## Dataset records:

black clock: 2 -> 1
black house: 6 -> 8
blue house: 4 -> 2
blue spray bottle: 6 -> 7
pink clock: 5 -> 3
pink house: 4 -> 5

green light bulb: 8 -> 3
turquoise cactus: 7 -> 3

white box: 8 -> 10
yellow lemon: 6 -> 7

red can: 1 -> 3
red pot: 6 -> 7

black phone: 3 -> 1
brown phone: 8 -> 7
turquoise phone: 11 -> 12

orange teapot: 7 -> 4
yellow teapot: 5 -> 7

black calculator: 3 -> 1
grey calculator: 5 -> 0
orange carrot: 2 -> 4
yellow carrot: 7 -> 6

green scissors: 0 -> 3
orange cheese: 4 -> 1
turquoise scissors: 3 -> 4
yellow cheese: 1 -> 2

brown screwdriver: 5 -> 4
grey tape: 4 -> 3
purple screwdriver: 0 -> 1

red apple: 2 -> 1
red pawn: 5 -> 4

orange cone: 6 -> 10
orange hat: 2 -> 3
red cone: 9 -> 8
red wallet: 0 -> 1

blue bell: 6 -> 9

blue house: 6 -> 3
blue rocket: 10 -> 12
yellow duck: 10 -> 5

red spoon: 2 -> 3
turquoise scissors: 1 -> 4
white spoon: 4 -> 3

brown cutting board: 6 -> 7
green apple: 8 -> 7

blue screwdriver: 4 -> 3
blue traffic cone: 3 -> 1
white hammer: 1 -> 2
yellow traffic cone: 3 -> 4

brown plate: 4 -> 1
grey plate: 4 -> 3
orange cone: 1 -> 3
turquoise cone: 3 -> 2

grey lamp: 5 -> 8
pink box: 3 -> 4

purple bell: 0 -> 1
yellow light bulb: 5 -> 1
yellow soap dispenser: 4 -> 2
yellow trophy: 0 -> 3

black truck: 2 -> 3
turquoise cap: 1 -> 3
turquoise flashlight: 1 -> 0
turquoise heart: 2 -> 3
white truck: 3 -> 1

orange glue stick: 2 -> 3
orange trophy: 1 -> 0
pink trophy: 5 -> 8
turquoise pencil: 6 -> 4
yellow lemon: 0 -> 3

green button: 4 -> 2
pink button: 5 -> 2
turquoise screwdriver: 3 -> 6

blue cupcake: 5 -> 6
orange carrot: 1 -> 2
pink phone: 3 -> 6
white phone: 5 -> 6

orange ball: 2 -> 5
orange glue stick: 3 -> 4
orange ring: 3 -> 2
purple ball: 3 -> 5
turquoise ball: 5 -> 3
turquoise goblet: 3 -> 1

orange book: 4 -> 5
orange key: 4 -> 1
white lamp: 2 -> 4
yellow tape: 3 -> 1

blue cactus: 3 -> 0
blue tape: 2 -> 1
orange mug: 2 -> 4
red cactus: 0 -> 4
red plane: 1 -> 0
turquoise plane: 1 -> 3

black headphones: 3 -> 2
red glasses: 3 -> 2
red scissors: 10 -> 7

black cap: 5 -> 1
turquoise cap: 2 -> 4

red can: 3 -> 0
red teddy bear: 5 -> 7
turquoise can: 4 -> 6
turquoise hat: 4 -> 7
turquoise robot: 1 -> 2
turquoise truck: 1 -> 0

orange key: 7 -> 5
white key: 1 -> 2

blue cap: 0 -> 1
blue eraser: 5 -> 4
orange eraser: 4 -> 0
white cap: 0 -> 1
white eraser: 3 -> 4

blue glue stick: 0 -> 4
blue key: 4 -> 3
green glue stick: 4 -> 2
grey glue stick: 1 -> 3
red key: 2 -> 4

## Problem to work on:
Return every line of the data above in which "stick" appears.

## Solved problem:
orange glue stick: 2 -> 3
orange glue stick: 3 -> 4
blue glue stick: 0 -> 4
green glue stick: 4 -> 2
grey glue stick: 1 -> 3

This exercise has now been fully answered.